┌──

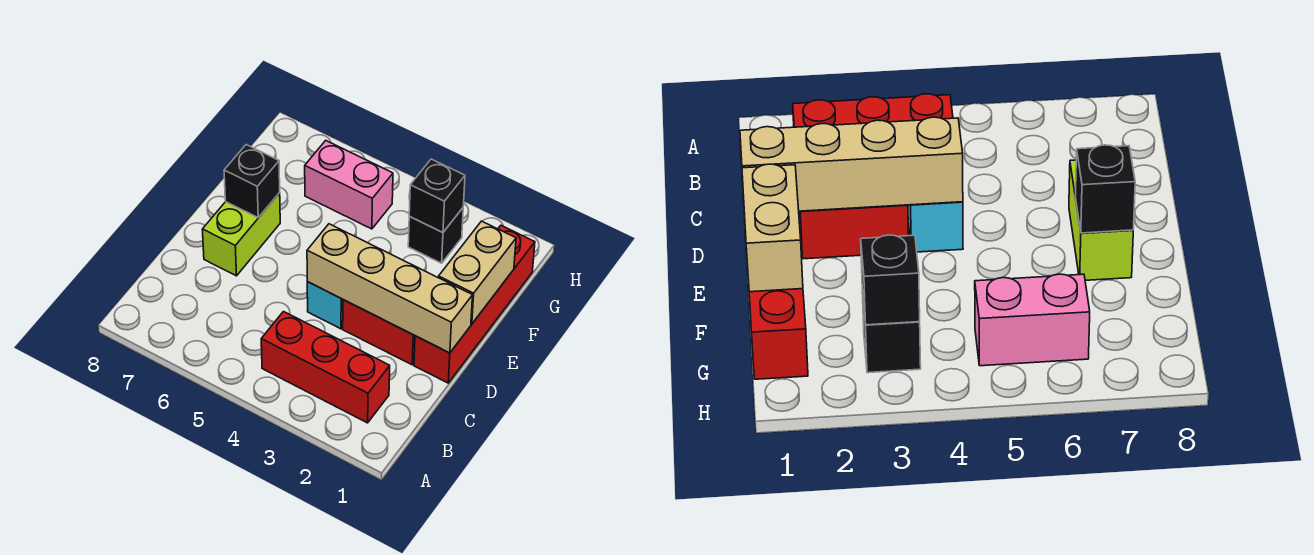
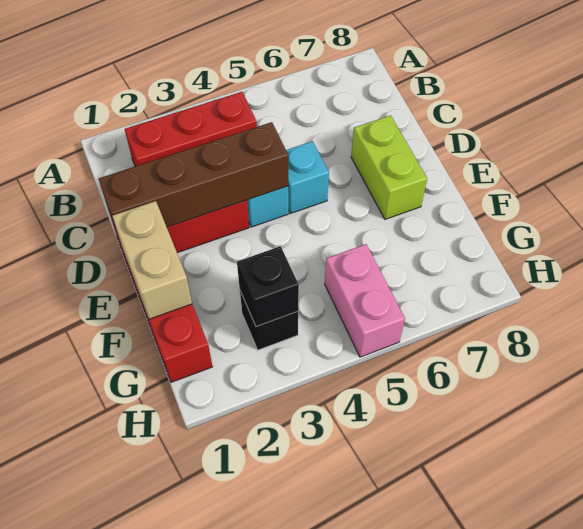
tan brick D1:D4 level 2 -> brown brick D1:D4 level 2
none -> cyan brick D5 level 1
black brick E7 level 2 -> none
pink brick G5:G6 level 1 -> pink brick G5:H5 level 1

└──

## WHAT IS REQUIRED
Reproduce the listing above exactly, without a single picture.

## WRITTEN ANSWER
tan brick D1:D4 level 2 -> brown brick D1:D4 level 2
none -> cyan brick D5 level 1
black brick E7 level 2 -> none
pink brick G5:G6 level 1 -> pink brick G5:H5 level 1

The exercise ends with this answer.